## DATA EXTRACT
━━━━━━━━━━━━━━━━━━━━
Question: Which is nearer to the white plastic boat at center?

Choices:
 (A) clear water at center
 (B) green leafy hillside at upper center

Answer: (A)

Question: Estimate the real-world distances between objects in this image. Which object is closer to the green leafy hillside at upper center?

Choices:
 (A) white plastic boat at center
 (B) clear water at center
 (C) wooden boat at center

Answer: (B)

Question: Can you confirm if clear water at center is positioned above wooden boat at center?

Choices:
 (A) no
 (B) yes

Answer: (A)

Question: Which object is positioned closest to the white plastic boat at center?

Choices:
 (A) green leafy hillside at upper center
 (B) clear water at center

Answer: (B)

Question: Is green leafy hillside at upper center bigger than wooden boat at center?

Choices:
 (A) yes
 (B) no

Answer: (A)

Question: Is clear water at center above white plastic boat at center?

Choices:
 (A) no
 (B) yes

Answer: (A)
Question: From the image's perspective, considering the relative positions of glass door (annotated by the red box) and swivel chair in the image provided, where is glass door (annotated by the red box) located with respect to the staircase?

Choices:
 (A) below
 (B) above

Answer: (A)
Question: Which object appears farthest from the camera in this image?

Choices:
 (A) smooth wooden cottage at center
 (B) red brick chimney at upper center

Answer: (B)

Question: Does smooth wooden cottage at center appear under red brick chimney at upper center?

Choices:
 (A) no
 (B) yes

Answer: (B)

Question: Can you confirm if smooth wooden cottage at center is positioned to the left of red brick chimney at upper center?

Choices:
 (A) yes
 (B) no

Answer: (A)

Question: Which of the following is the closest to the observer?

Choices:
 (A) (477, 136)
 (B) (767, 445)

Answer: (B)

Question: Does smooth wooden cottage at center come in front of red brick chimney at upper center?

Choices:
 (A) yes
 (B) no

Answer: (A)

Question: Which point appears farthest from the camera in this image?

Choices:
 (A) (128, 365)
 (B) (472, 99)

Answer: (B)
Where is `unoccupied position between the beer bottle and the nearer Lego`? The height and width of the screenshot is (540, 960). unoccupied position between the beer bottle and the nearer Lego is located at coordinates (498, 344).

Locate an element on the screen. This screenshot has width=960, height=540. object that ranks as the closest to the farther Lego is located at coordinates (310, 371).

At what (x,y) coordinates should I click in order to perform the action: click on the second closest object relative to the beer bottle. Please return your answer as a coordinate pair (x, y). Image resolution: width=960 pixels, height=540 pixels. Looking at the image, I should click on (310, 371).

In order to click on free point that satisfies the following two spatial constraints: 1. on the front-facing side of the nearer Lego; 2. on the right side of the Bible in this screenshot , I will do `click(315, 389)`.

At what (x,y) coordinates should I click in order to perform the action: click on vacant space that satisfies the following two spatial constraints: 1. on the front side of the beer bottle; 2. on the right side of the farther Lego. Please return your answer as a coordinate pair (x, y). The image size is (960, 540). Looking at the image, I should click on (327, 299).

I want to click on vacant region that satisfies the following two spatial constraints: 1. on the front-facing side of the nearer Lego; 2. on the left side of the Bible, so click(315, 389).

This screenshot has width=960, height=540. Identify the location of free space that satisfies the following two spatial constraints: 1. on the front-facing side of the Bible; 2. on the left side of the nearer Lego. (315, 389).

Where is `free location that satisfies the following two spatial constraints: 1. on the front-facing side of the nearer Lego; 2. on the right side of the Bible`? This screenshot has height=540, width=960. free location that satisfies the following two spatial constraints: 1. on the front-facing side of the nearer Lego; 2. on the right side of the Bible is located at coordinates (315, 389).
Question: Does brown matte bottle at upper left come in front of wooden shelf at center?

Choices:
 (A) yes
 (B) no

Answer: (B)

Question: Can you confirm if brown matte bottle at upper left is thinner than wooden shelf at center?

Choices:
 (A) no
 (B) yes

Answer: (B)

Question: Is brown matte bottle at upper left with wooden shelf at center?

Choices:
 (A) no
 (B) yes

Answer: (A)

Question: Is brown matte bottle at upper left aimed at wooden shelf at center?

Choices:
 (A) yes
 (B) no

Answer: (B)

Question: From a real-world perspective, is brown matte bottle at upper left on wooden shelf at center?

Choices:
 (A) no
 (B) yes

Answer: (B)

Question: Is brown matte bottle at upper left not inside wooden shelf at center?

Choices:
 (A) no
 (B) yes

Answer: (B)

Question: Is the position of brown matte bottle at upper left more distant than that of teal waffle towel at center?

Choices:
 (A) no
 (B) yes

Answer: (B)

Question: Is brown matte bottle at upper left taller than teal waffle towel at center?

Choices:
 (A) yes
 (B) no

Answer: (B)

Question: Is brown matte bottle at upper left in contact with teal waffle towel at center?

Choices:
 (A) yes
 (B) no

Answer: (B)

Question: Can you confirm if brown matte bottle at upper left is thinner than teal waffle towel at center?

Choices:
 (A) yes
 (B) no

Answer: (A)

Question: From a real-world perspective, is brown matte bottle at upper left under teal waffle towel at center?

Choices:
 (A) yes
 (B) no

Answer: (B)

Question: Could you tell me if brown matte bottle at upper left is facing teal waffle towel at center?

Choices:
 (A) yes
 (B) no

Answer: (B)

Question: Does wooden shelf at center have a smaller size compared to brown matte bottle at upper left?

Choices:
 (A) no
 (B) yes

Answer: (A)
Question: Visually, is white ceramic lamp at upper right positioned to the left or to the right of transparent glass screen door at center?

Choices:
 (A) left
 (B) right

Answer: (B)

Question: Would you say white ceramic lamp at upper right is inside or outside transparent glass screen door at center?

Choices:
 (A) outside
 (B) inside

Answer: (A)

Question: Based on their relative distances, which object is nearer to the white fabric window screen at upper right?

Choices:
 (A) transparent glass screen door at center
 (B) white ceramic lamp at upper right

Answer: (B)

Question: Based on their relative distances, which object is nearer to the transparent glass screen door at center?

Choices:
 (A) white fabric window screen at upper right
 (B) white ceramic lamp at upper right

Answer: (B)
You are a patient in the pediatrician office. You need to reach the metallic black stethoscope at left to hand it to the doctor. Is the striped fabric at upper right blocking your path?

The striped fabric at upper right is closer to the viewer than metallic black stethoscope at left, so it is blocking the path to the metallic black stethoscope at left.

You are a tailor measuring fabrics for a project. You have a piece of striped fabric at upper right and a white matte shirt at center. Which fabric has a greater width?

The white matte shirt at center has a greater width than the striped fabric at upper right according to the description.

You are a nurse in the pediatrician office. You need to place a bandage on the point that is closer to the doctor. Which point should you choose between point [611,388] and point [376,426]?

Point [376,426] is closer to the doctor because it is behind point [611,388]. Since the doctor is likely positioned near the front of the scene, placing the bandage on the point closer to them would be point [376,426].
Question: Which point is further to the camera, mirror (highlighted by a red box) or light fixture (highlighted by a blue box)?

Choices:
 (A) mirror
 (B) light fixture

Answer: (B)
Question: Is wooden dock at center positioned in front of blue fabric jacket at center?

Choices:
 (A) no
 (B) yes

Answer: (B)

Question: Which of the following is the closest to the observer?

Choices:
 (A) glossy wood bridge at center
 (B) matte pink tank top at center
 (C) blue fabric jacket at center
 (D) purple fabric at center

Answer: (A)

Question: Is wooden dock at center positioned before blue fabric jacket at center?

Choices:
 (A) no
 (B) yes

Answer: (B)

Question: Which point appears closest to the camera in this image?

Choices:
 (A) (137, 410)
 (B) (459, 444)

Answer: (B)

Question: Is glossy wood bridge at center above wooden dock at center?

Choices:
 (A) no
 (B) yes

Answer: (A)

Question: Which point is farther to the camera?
━━━━━━━━━━━━━━━━━━━━
## WORK REQUIRED
Print all of the items above again, word for word, with no changes.

## EXPECTED ANSWER
Question: Which is nearer to the white plastic boat at center?

Choices:
 (A) clear water at center
 (B) green leafy hillside at upper center

Answer: (A)

Question: Estimate the real-world distances between objects in this image. Which object is closer to the green leafy hillside at upper center?

Choices:
 (A) white plastic boat at center
 (B) clear water at center
 (C) wooden boat at center

Answer: (B)

Question: Can you confirm if clear water at center is positioned above wooden boat at center?

Choices:
 (A) no
 (B) yes

Answer: (A)

Question: Which object is positioned closest to the white plastic boat at center?

Choices:
 (A) green leafy hillside at upper center
 (B) clear water at center

Answer: (B)

Question: Is green leafy hillside at upper center bigger than wooden boat at center?

Choices:
 (A) yes
 (B) no

Answer: (A)

Question: Is clear water at center above white plastic boat at center?

Choices:
 (A) no
 (B) yes

Answer: (A)
Question: From the image's perspective, considering the relative positions of glass door (annotated by the red box) and swivel chair in the image provided, where is glass door (annotated by the red box) located with respect to the staircase?

Choices:
 (A) below
 (B) above

Answer: (A)
Question: Which object appears farthest from the camera in this image?

Choices:
 (A) smooth wooden cottage at center
 (B) red brick chimney at upper center

Answer: (B)

Question: Does smooth wooden cottage at center appear under red brick chimney at upper center?

Choices:
 (A) no
 (B) yes

Answer: (B)

Question: Can you confirm if smooth wooden cottage at center is positioned to the left of red brick chimney at upper center?

Choices:
 (A) yes
 (B) no

Answer: (A)

Question: Which of the following is the closest to the observer?

Choices:
 (A) (477, 136)
 (B) (767, 445)

Answer: (B)

Question: Does smooth wooden cottage at center come in front of red brick chimney at upper center?

Choices:
 (A) yes
 (B) no

Answer: (A)

Question: Which point appears farthest from the camera in this image?

Choices:
 (A) (128, 365)
 (B) (472, 99)

Answer: (B)
Where is `unoccupied position between the beer bottle and the nearer Lego`? The height and width of the screenshot is (540, 960). unoccupied position between the beer bottle and the nearer Lego is located at coordinates (498, 344).

Locate an element on the screen. This screenshot has width=960, height=540. object that ranks as the closest to the farther Lego is located at coordinates (310, 371).

At what (x,y) coordinates should I click in order to perform the action: click on the second closest object relative to the beer bottle. Please return your answer as a coordinate pair (x, y). Image resolution: width=960 pixels, height=540 pixels. Looking at the image, I should click on (310, 371).

In order to click on free point that satisfies the following two spatial constraints: 1. on the front-facing side of the nearer Lego; 2. on the right side of the Bible in this screenshot , I will do `click(315, 389)`.

At what (x,y) coordinates should I click in order to perform the action: click on vacant space that satisfies the following two spatial constraints: 1. on the front side of the beer bottle; 2. on the right side of the farther Lego. Please return your answer as a coordinate pair (x, y). The image size is (960, 540). Looking at the image, I should click on (327, 299).

I want to click on vacant region that satisfies the following two spatial constraints: 1. on the front-facing side of the nearer Lego; 2. on the left side of the Bible, so click(315, 389).

This screenshot has width=960, height=540. Identify the location of free space that satisfies the following two spatial constraints: 1. on the front-facing side of the Bible; 2. on the left side of the nearer Lego. (315, 389).

Where is `free location that satisfies the following two spatial constraints: 1. on the front-facing side of the nearer Lego; 2. on the right side of the Bible`? This screenshot has height=540, width=960. free location that satisfies the following two spatial constraints: 1. on the front-facing side of the nearer Lego; 2. on the right side of the Bible is located at coordinates (315, 389).
Question: Does brown matte bottle at upper left come in front of wooden shelf at center?

Choices:
 (A) yes
 (B) no

Answer: (B)

Question: Can you confirm if brown matte bottle at upper left is thinner than wooden shelf at center?

Choices:
 (A) no
 (B) yes

Answer: (B)

Question: Is brown matte bottle at upper left with wooden shelf at center?

Choices:
 (A) no
 (B) yes

Answer: (A)

Question: Is brown matte bottle at upper left aimed at wooden shelf at center?

Choices:
 (A) yes
 (B) no

Answer: (B)

Question: From a real-world perspective, is brown matte bottle at upper left on wooden shelf at center?

Choices:
 (A) no
 (B) yes

Answer: (B)

Question: Is brown matte bottle at upper left not inside wooden shelf at center?

Choices:
 (A) no
 (B) yes

Answer: (B)

Question: Is the position of brown matte bottle at upper left more distant than that of teal waffle towel at center?

Choices:
 (A) no
 (B) yes

Answer: (B)

Question: Is brown matte bottle at upper left taller than teal waffle towel at center?

Choices:
 (A) yes
 (B) no

Answer: (B)

Question: Is brown matte bottle at upper left in contact with teal waffle towel at center?

Choices:
 (A) yes
 (B) no

Answer: (B)

Question: Can you confirm if brown matte bottle at upper left is thinner than teal waffle towel at center?

Choices:
 (A) yes
 (B) no

Answer: (A)

Question: From a real-world perspective, is brown matte bottle at upper left under teal waffle towel at center?

Choices:
 (A) yes
 (B) no

Answer: (B)

Question: Could you tell me if brown matte bottle at upper left is facing teal waffle towel at center?

Choices:
 (A) yes
 (B) no

Answer: (B)

Question: Does wooden shelf at center have a smaller size compared to brown matte bottle at upper left?

Choices:
 (A) no
 (B) yes

Answer: (A)
Question: Visually, is white ceramic lamp at upper right positioned to the left or to the right of transparent glass screen door at center?

Choices:
 (A) left
 (B) right

Answer: (B)

Question: Would you say white ceramic lamp at upper right is inside or outside transparent glass screen door at center?

Choices:
 (A) outside
 (B) inside

Answer: (A)

Question: Based on their relative distances, which object is nearer to the white fabric window screen at upper right?

Choices:
 (A) transparent glass screen door at center
 (B) white ceramic lamp at upper right

Answer: (B)

Question: Based on their relative distances, which object is nearer to the transparent glass screen door at center?

Choices:
 (A) white fabric window screen at upper right
 (B) white ceramic lamp at upper right

Answer: (B)
You are a patient in the pediatrician office. You need to reach the metallic black stethoscope at left to hand it to the doctor. Is the striped fabric at upper right blocking your path?

The striped fabric at upper right is closer to the viewer than metallic black stethoscope at left, so it is blocking the path to the metallic black stethoscope at left.

You are a tailor measuring fabrics for a project. You have a piece of striped fabric at upper right and a white matte shirt at center. Which fabric has a greater width?

The white matte shirt at center has a greater width than the striped fabric at upper right according to the description.

You are a nurse in the pediatrician office. You need to place a bandage on the point that is closer to the doctor. Which point should you choose between point [611,388] and point [376,426]?

Point [376,426] is closer to the doctor because it is behind point [611,388]. Since the doctor is likely positioned near the front of the scene, placing the bandage on the point closer to them would be point [376,426].
Question: Which point is further to the camera, mirror (highlighted by a red box) or light fixture (highlighted by a blue box)?

Choices:
 (A) mirror
 (B) light fixture

Answer: (B)
Question: Is wooden dock at center positioned in front of blue fabric jacket at center?

Choices:
 (A) no
 (B) yes

Answer: (B)

Question: Which of the following is the closest to the observer?

Choices:
 (A) glossy wood bridge at center
 (B) matte pink tank top at center
 (C) blue fabric jacket at center
 (D) purple fabric at center

Answer: (A)

Question: Is wooden dock at center positioned before blue fabric jacket at center?

Choices:
 (A) no
 (B) yes

Answer: (B)

Question: Which point appears closest to the camera in this image?

Choices:
 (A) (137, 410)
 (B) (459, 444)

Answer: (B)

Question: Is glossy wood bridge at center above wooden dock at center?

Choices:
 (A) no
 (B) yes

Answer: (A)

Question: Which point is farther to the camera?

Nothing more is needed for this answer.